(The task):
Exactly as they appear below, repeat the lines from the one with "blue 1x2 tile [223,285,325,360]" through the one with "red 1x2 tile [348,315,453,393]", and no others.

(Data listing):
*****
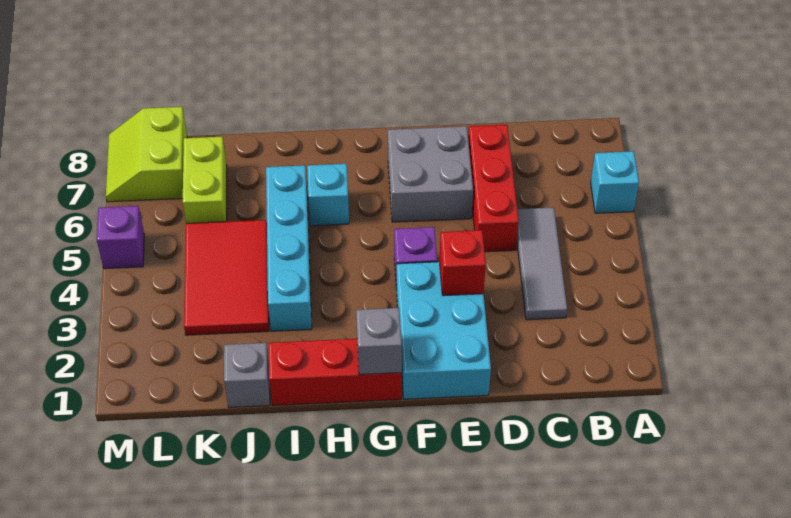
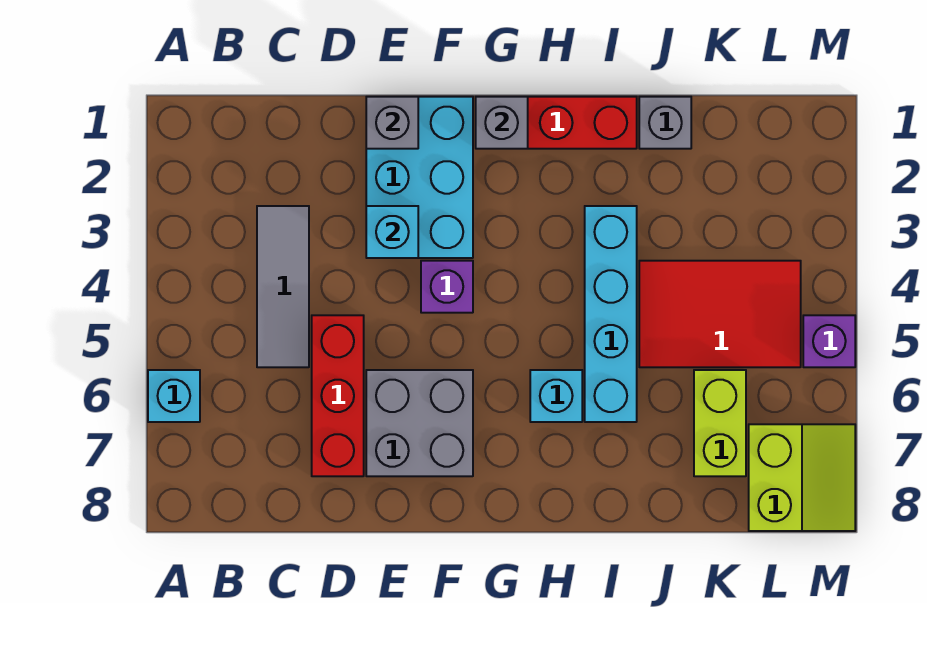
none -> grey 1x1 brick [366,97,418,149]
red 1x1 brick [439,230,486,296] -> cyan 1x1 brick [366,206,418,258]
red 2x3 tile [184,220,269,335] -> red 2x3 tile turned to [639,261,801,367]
*****
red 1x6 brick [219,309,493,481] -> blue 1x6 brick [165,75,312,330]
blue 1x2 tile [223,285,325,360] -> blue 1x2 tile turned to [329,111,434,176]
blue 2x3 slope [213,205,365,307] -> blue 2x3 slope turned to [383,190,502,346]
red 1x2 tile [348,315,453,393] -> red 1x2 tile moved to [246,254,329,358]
*****
(Solution for this exercise):
blue 1x2 tile [223,285,325,360] -> blue 1x2 tile turned to [329,111,434,176]
blue 2x3 slope [213,205,365,307] -> blue 2x3 slope turned to [383,190,502,346]
red 1x2 tile [348,315,453,393] -> red 1x2 tile moved to [246,254,329,358]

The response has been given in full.